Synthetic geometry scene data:
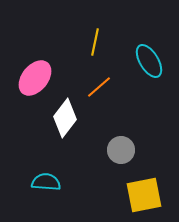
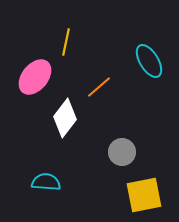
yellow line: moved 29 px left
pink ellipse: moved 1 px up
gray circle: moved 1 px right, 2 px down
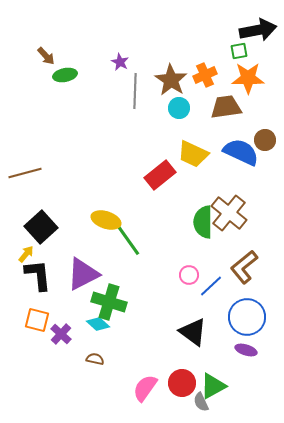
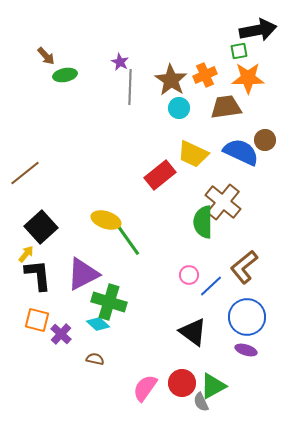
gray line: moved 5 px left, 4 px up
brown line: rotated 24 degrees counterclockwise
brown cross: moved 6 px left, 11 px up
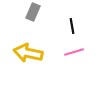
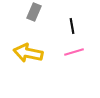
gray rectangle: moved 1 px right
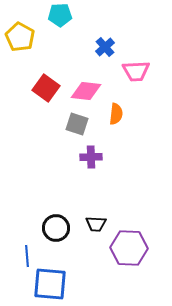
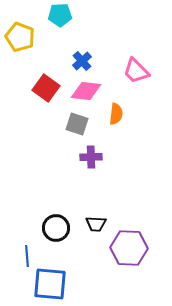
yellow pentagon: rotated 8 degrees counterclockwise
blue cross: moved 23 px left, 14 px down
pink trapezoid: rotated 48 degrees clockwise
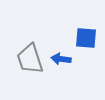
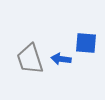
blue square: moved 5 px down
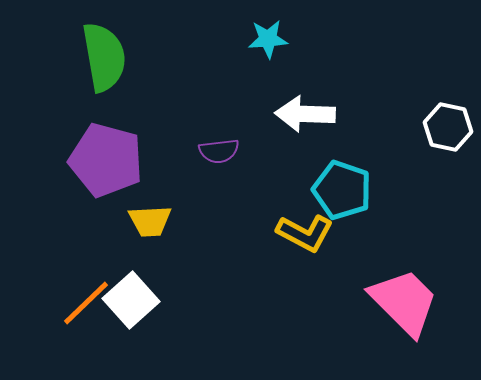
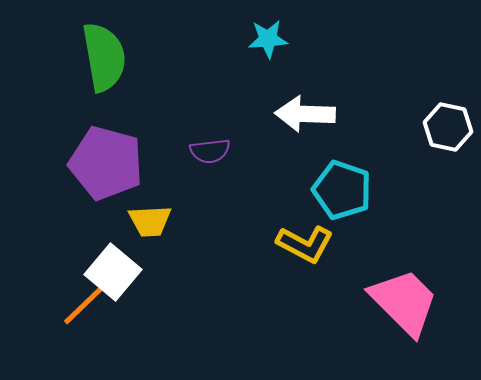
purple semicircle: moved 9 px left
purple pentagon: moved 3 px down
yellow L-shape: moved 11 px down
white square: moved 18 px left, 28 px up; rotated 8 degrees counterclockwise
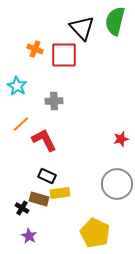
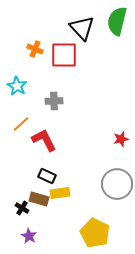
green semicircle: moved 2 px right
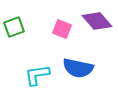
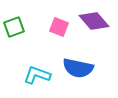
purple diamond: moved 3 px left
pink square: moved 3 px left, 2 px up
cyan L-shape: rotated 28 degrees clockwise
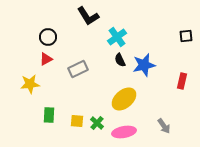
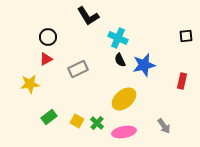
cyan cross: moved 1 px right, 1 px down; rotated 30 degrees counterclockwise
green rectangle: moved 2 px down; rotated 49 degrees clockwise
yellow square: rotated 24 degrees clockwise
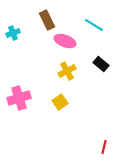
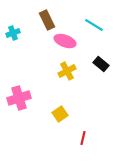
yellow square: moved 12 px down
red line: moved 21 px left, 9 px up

• **PROBLEM**: Lines wanted from the entries above: the one with "purple semicircle: moved 9 px left", the one with "purple diamond: moved 3 px left", and all lines between. Please copy them exactly, without the pictures and without anything else.

• **SOLUTION FOR THIS PROBLEM**:
purple semicircle: moved 9 px left
purple pentagon: moved 3 px down
yellow L-shape: moved 11 px down
white square: moved 18 px left, 28 px up; rotated 8 degrees counterclockwise
green semicircle: moved 2 px right
purple diamond: moved 3 px left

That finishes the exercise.